_WHAT THE TASK REQUIRES_
Within the lines below, the span from the line with "none -> pink brick D5 level 1" to the line with "none -> grey cone I10 level 3", both ends included, is to be reproduced exactly, with pictures omitted.

_RECORDED DATA_

════════════════════

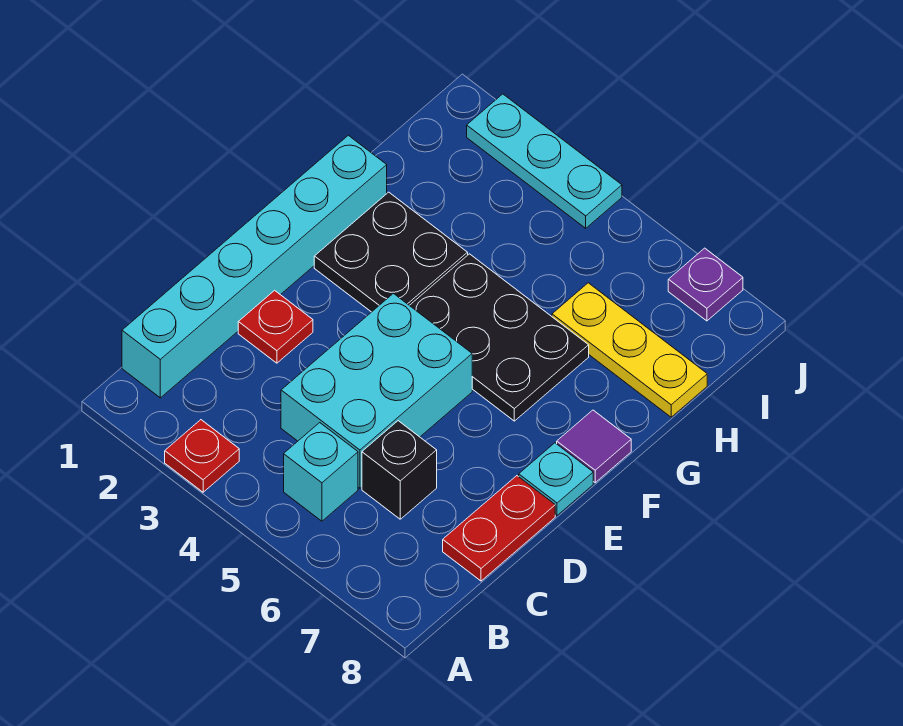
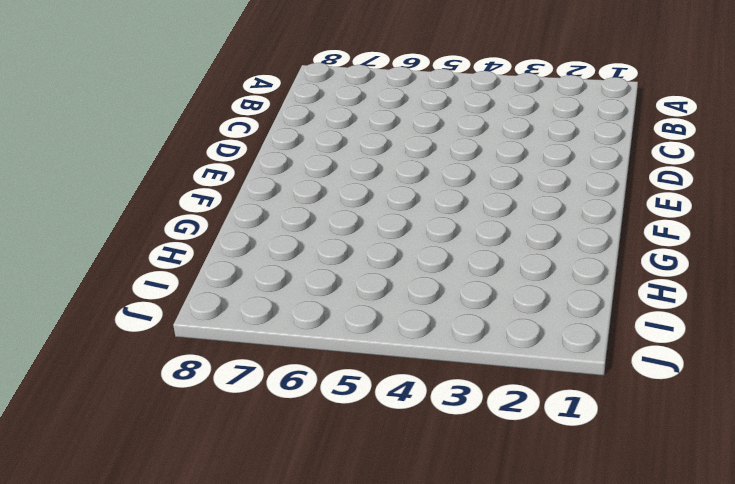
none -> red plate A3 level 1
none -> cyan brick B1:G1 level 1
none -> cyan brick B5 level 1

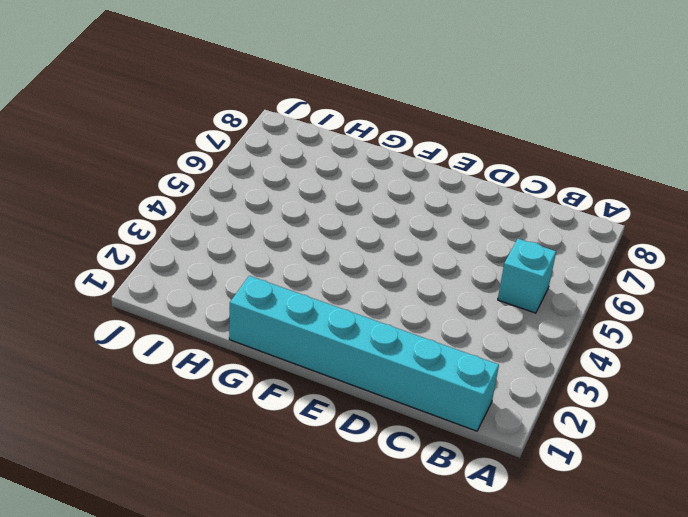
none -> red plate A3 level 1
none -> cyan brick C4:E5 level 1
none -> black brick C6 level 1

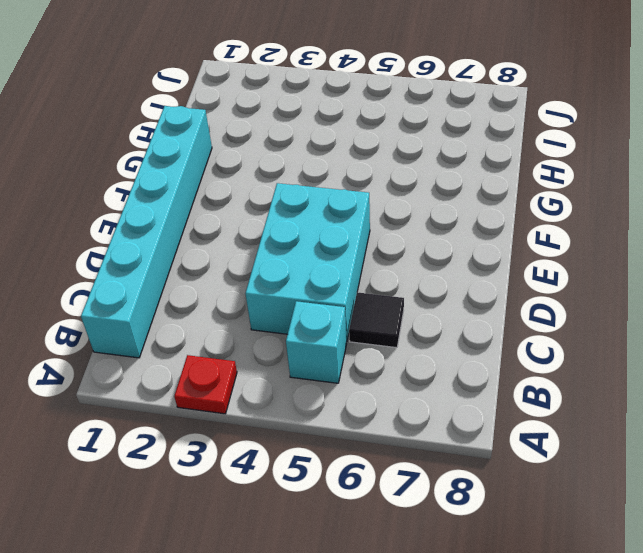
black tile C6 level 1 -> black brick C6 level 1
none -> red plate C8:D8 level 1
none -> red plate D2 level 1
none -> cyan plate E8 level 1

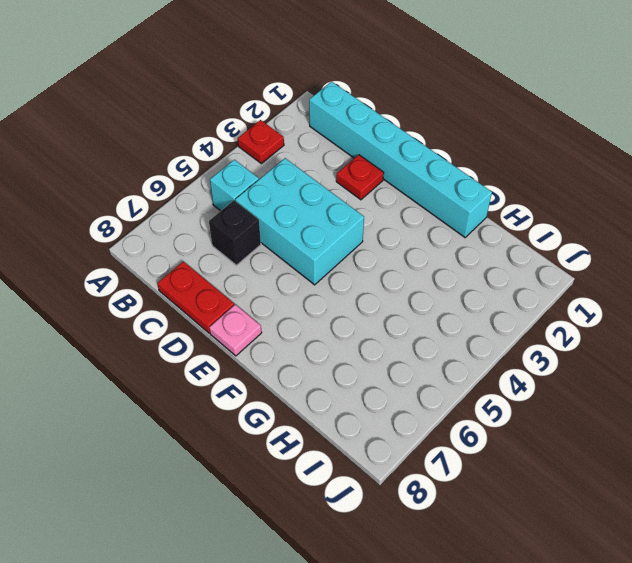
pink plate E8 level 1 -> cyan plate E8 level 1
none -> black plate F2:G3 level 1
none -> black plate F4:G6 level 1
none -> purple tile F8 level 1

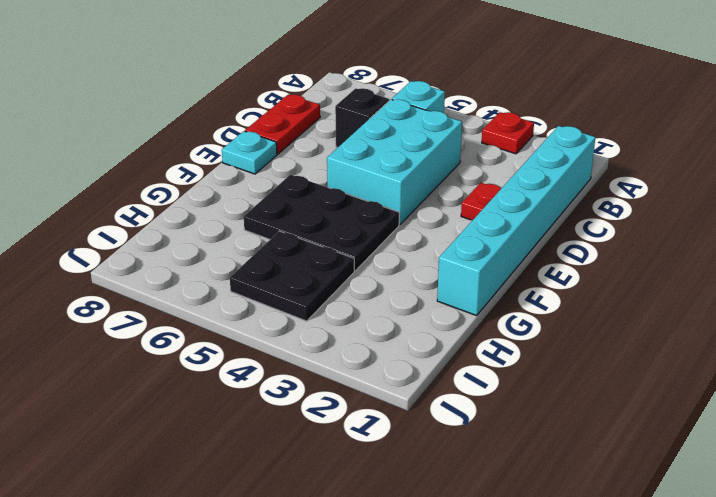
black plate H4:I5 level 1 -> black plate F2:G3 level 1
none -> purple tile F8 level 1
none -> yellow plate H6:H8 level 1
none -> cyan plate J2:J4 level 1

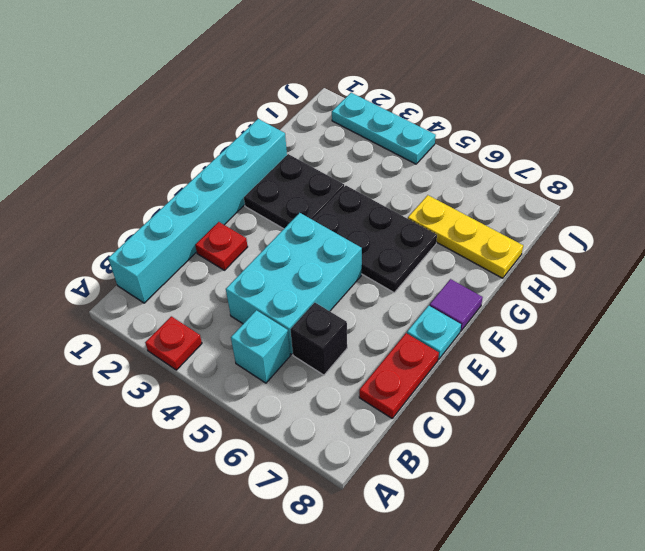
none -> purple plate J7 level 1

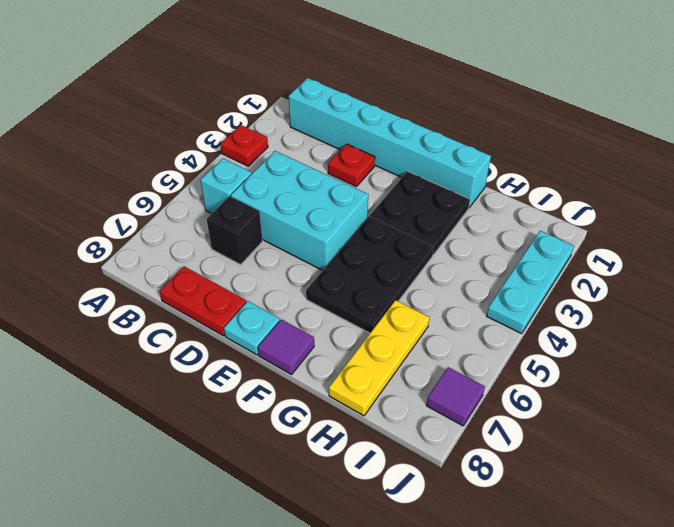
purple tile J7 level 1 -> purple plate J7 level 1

════════════════════

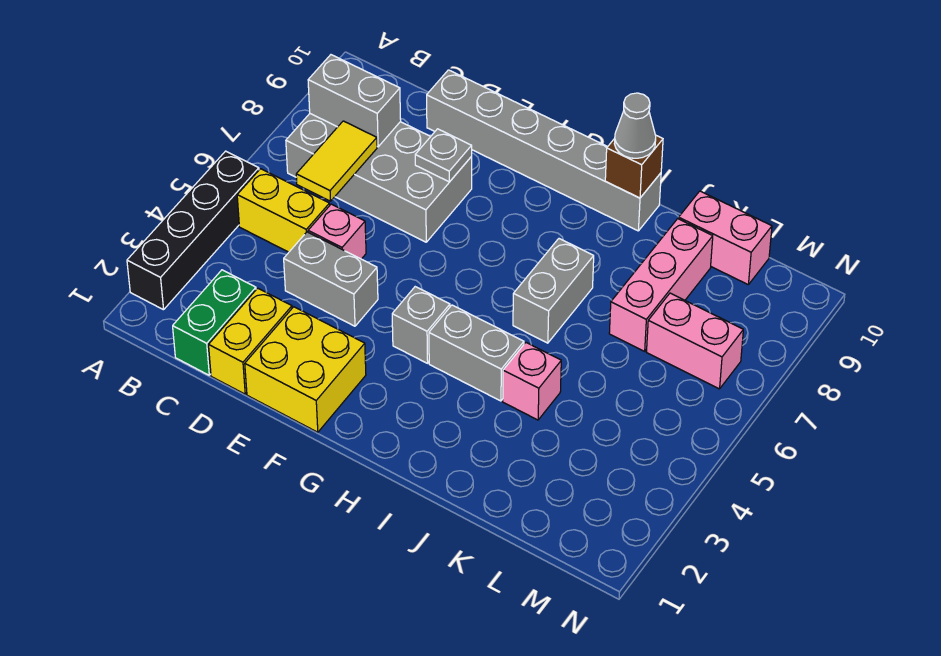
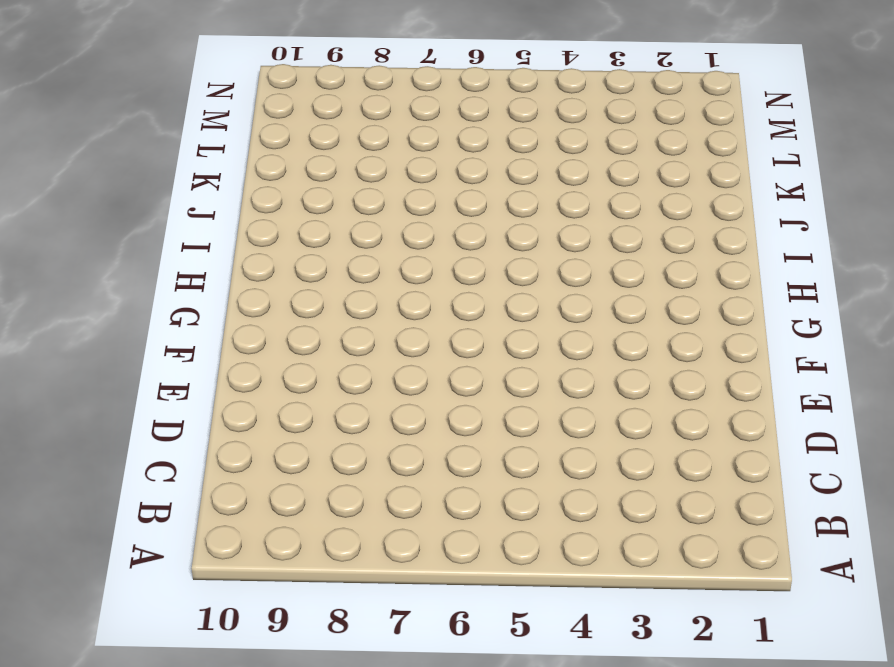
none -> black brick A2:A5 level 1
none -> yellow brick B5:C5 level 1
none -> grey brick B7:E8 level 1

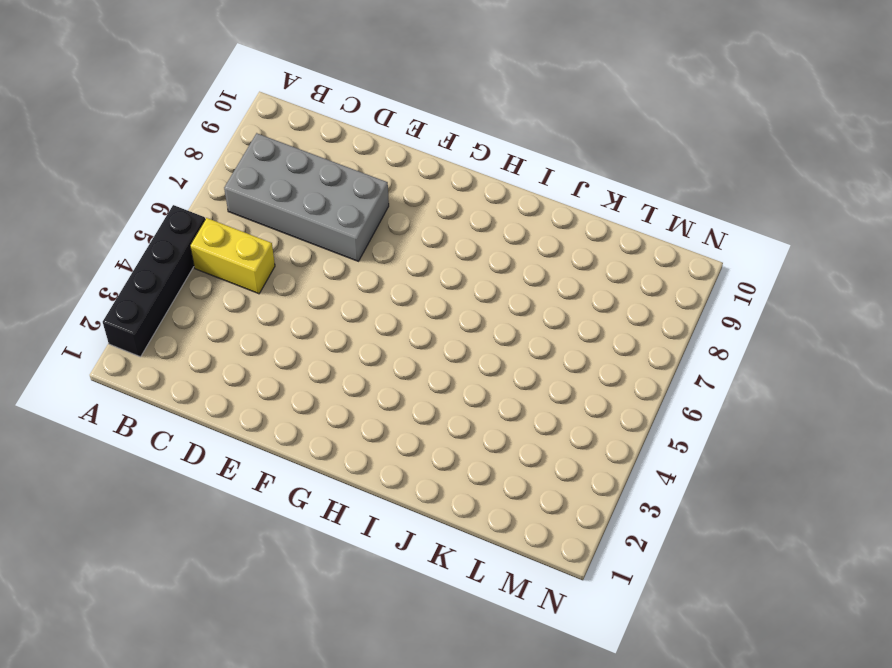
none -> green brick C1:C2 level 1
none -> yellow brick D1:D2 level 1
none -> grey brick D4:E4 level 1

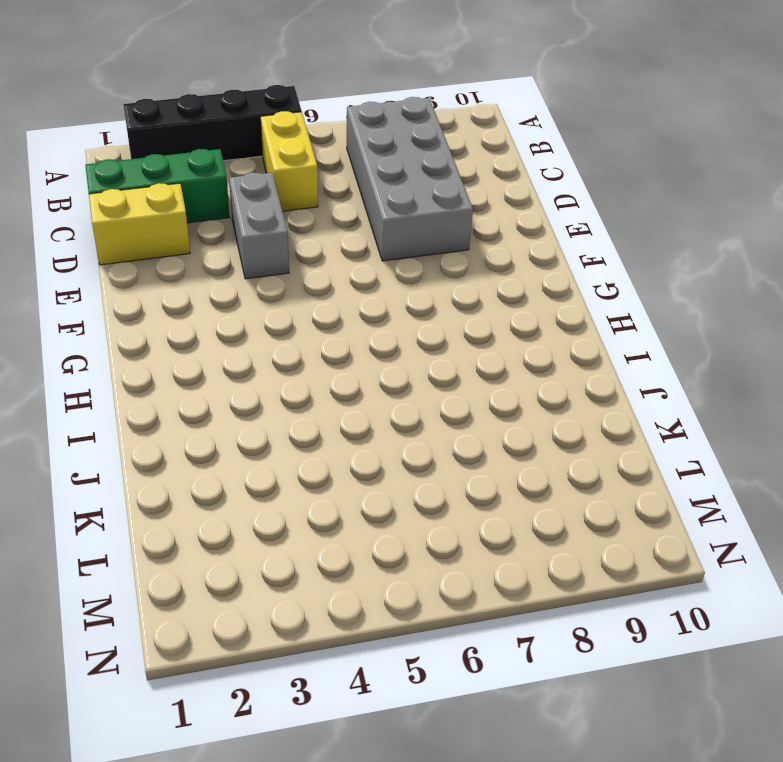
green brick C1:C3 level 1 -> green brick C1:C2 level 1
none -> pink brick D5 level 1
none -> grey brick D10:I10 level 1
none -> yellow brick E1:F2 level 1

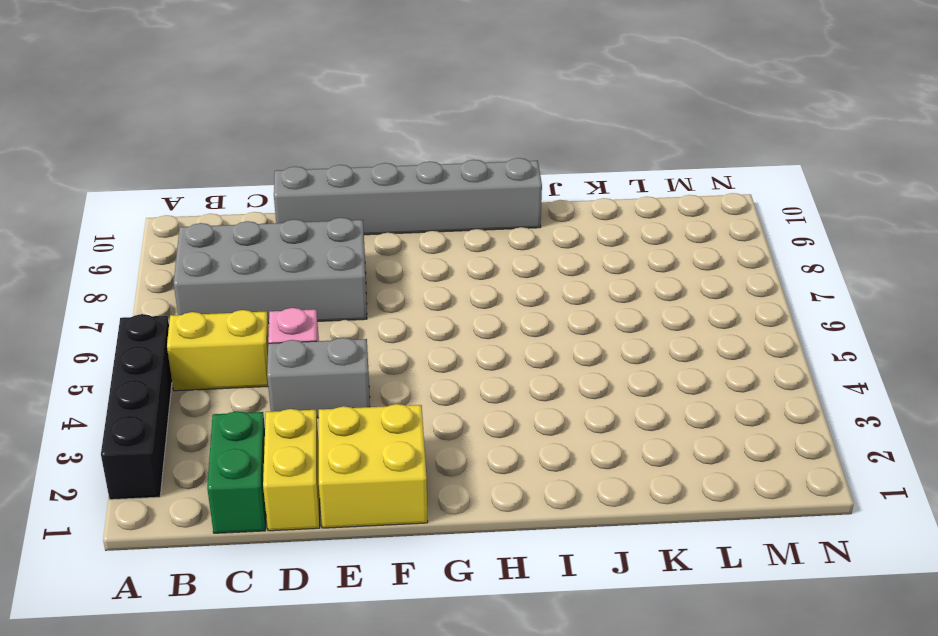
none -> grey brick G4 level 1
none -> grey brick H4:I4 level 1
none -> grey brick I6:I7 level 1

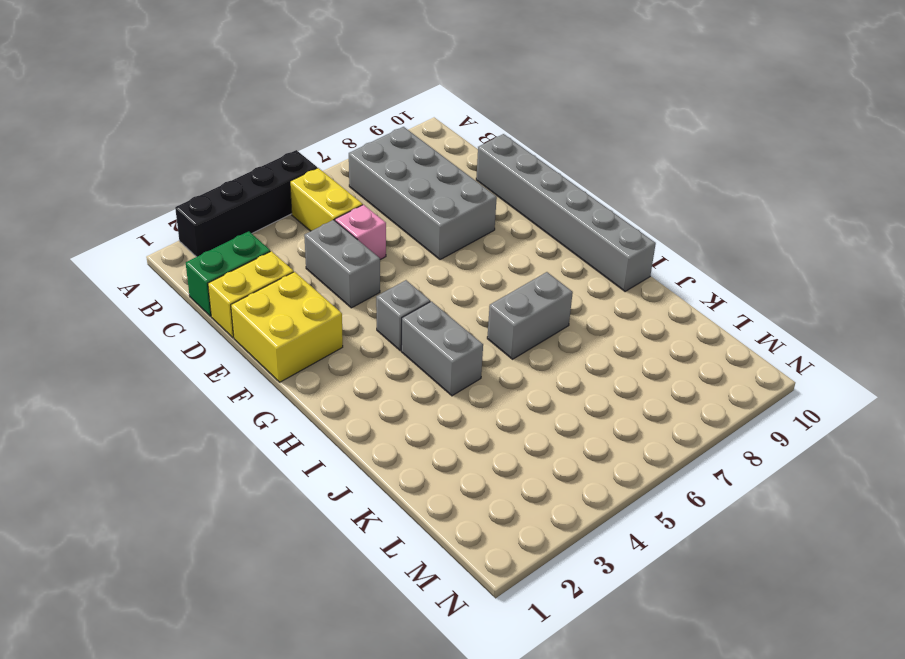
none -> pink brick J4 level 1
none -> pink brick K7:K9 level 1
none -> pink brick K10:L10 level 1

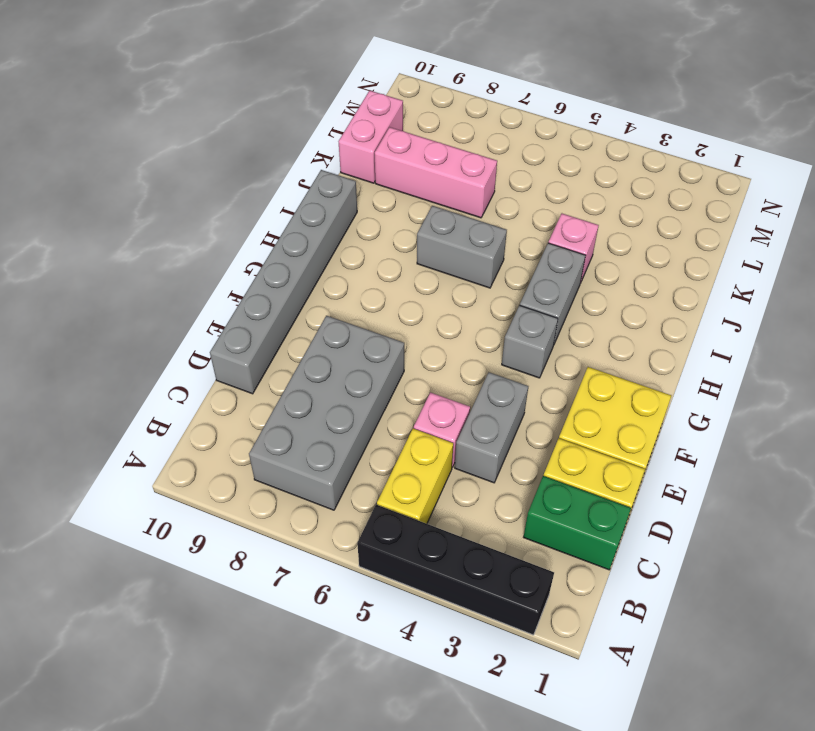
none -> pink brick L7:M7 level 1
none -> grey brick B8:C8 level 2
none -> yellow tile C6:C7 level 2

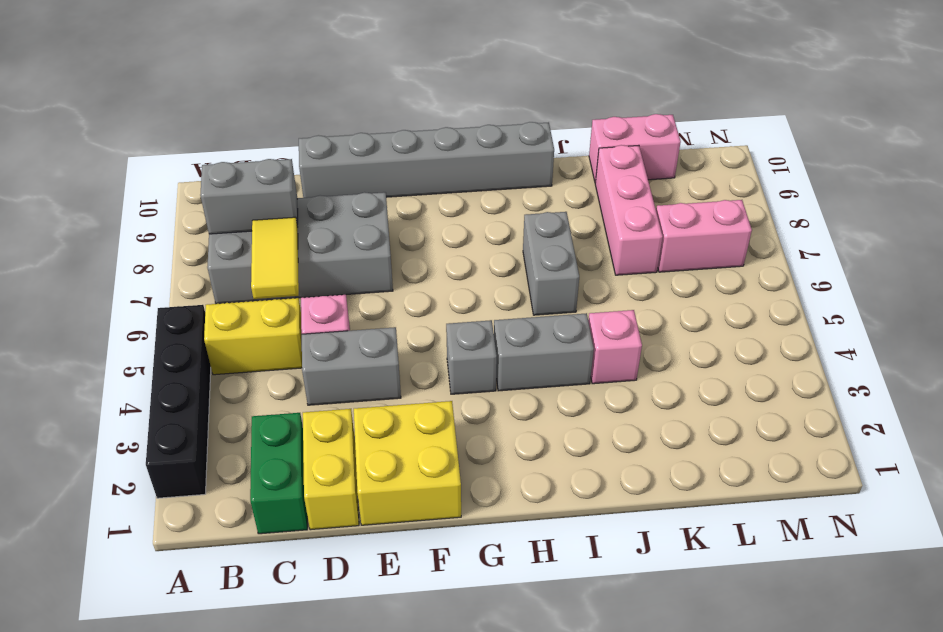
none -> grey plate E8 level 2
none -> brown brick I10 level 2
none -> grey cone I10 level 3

════════════════════

_RESPONSE AREA_
none -> pink brick D5 level 1
none -> grey brick D10:I10 level 1
none -> yellow brick E1:F2 level 1

none -> grey brick G4 level 1
none -> grey brick H4:I4 level 1
none -> grey brick I6:I7 level 1

none -> pink brick J4 level 1
none -> pink brick K7:K9 level 1
none -> pink brick K10:L10 level 1

none -> pink brick L7:M7 level 1
none -> grey brick B8:C8 level 2
none -> yellow tile C6:C7 level 2

none -> grey plate E8 level 2
none -> brown brick I10 level 2
none -> grey cone I10 level 3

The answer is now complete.